(Quantity change records)

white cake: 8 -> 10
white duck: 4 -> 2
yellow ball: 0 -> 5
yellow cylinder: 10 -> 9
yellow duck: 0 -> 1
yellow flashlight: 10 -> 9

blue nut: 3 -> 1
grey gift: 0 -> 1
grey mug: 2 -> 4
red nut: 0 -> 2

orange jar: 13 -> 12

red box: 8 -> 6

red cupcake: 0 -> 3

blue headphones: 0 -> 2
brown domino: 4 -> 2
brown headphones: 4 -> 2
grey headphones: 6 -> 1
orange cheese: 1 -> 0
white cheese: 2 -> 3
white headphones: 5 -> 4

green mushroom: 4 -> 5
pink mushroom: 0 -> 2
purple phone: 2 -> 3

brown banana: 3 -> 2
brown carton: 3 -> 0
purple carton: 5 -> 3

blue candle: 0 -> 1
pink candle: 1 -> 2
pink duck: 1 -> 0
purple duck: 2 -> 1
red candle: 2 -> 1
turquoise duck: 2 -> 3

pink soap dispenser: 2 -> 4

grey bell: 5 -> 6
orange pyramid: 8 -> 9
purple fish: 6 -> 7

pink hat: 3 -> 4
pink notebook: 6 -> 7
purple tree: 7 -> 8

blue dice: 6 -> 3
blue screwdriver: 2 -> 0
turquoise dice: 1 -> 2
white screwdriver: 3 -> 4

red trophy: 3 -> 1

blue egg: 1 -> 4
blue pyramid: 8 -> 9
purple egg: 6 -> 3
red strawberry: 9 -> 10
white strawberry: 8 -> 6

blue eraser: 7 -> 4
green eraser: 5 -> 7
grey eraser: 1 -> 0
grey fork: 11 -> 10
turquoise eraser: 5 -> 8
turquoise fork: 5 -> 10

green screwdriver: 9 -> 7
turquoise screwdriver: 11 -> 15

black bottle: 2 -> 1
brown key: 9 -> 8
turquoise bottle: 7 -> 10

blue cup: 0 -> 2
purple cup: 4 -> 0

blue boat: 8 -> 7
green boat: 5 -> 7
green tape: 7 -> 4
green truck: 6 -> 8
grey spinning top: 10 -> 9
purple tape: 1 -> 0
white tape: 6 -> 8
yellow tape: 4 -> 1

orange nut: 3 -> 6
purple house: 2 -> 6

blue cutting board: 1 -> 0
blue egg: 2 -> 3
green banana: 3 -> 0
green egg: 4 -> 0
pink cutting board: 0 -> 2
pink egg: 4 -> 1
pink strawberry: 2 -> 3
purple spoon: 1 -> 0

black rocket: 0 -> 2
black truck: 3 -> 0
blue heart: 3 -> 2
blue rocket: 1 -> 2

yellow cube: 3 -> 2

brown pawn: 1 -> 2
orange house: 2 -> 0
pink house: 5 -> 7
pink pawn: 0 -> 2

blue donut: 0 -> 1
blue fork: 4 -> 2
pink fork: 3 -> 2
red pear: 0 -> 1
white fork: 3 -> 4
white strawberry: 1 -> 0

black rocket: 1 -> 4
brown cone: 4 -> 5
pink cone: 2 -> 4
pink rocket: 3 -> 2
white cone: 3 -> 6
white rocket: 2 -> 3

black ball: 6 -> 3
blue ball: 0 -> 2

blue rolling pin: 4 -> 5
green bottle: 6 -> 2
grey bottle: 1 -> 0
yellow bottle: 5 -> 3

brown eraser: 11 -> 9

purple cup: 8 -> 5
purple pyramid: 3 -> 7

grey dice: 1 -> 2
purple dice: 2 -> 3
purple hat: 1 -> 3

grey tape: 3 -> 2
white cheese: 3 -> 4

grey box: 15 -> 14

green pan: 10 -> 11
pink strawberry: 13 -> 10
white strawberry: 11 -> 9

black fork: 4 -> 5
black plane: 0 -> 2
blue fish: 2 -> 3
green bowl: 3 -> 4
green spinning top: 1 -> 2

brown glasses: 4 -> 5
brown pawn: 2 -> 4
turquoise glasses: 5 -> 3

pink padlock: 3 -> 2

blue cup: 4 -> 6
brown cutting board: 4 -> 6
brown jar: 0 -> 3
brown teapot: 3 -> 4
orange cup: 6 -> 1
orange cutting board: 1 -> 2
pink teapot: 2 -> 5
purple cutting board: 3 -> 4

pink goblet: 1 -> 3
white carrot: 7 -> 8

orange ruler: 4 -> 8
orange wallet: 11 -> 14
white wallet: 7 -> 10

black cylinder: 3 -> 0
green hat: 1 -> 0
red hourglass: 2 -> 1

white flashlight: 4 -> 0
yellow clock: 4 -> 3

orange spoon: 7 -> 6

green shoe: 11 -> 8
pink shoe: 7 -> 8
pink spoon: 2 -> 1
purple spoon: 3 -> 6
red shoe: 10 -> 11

— Problem description —
Would you print, exactly as written, every line above from the one holding "brown cone: 4 -> 5" through the one holding "green pan: 10 -> 11", with both included and no other lines?

— Reply —
brown cone: 4 -> 5
pink cone: 2 -> 4
pink rocket: 3 -> 2
white cone: 3 -> 6
white rocket: 2 -> 3

black ball: 6 -> 3
blue ball: 0 -> 2

blue rolling pin: 4 -> 5
green bottle: 6 -> 2
grey bottle: 1 -> 0
yellow bottle: 5 -> 3

brown eraser: 11 -> 9

purple cup: 8 -> 5
purple pyramid: 3 -> 7

grey dice: 1 -> 2
purple dice: 2 -> 3
purple hat: 1 -> 3

grey tape: 3 -> 2
white cheese: 3 -> 4

grey box: 15 -> 14

green pan: 10 -> 11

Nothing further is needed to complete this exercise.